* _Records supplied_
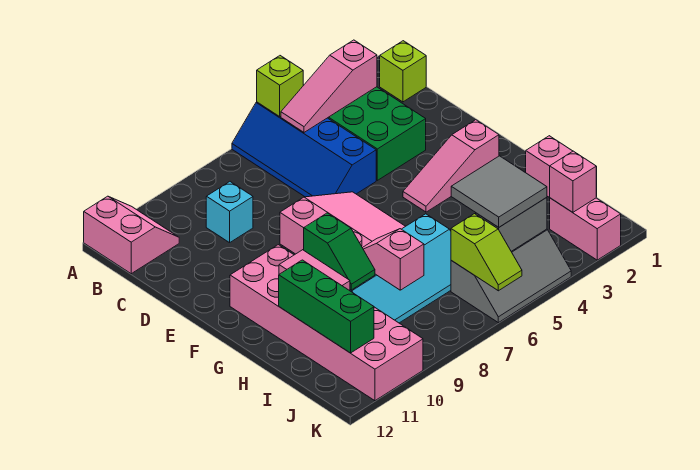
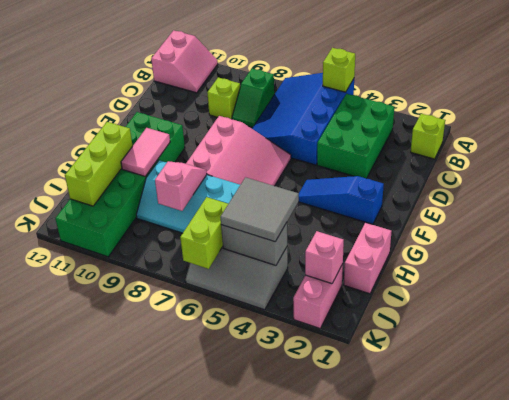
blue slope A5:D6 level 1 top 5 -> blue slope A5:D7 level 1 top 5
pink slope B3:B5 level 2 top 3 -> none
cyan brick C9 level 1 -> lime brick C9 level 1
pink slope F2:F4 level 1 top 2 -> blue slope F2:F4 level 1 top 2
pink brick F10:K11 level 1 -> green brick F10:K11 level 1
green slope G9:H9 level 2 top G -> green slope B8:C8 level 1 top B
green brick H11:J11 level 2 -> lime brick H11:J11 level 2
lime slope J6:K6 level 2 top J -> lime brick J6:K6 level 2

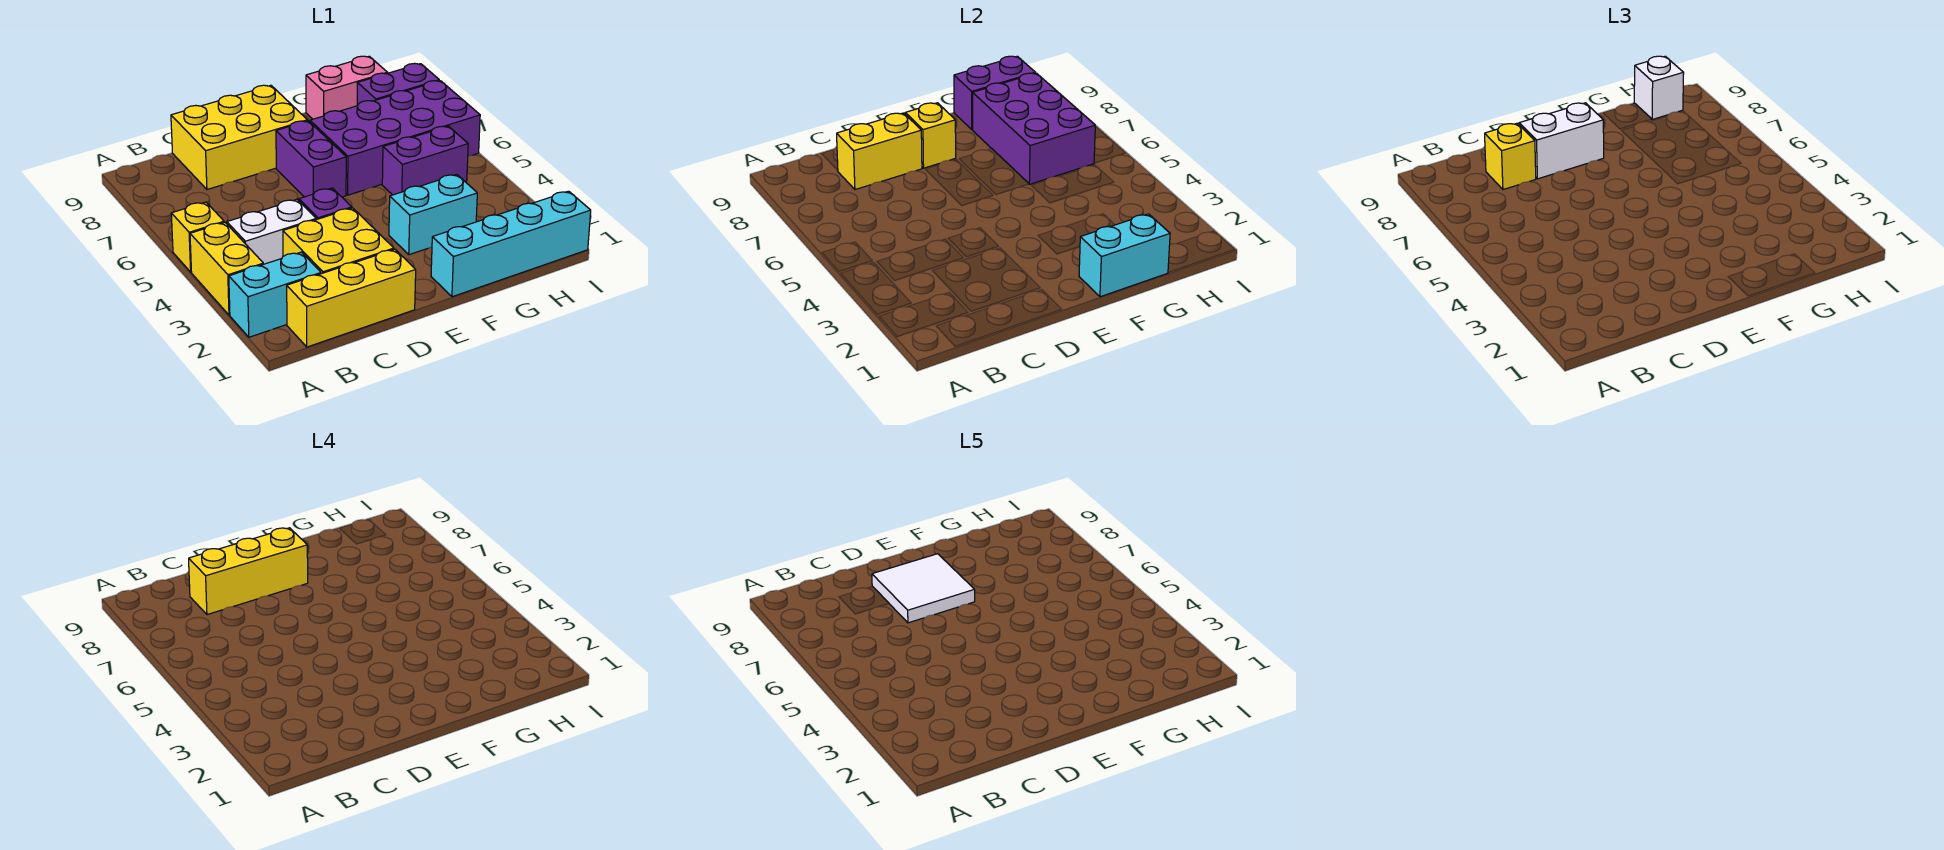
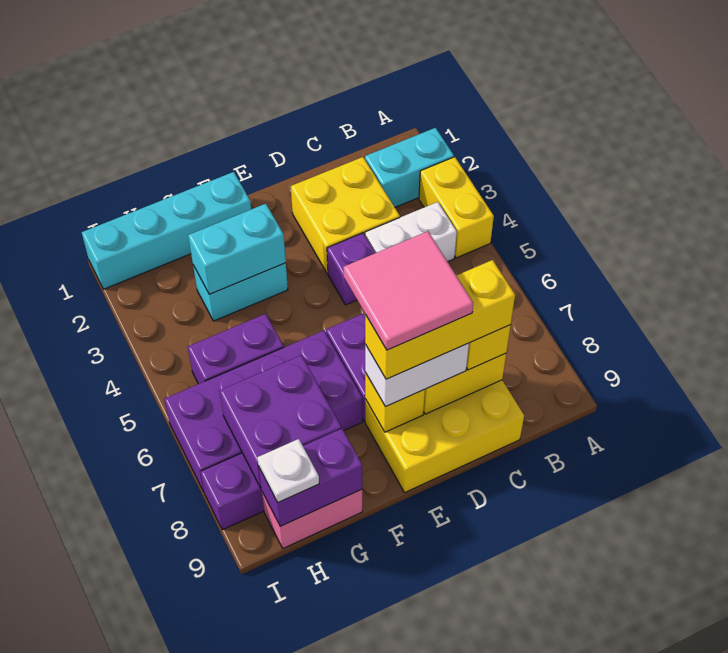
yellow brick A5 level 1 -> none
yellow brick B1:D1 level 1 -> none
white tile D7:E8 level 5 -> pink tile D7:E8 level 5
cyan brick F1:G1 level 2 -> cyan brick F3:G3 level 2
purple brick G6:H8 level 2 -> purple brick G7:H8 level 2
white brick H9 level 3 -> white plate H9 level 3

* _Required work_
Take the line containing "green slope G9:H9" and every line after it through the end of the data, and write them out exactly, with no pictures.

* _Problem solution_
green slope G9:H9 level 2 top G -> green slope B8:C8 level 1 top B
green brick H11:J11 level 2 -> lime brick H11:J11 level 2
lime slope J6:K6 level 2 top J -> lime brick J6:K6 level 2

yellow brick A5 level 1 -> none
yellow brick B1:D1 level 1 -> none
white tile D7:E8 level 5 -> pink tile D7:E8 level 5
cyan brick F1:G1 level 2 -> cyan brick F3:G3 level 2
purple brick G6:H8 level 2 -> purple brick G7:H8 level 2
white brick H9 level 3 -> white plate H9 level 3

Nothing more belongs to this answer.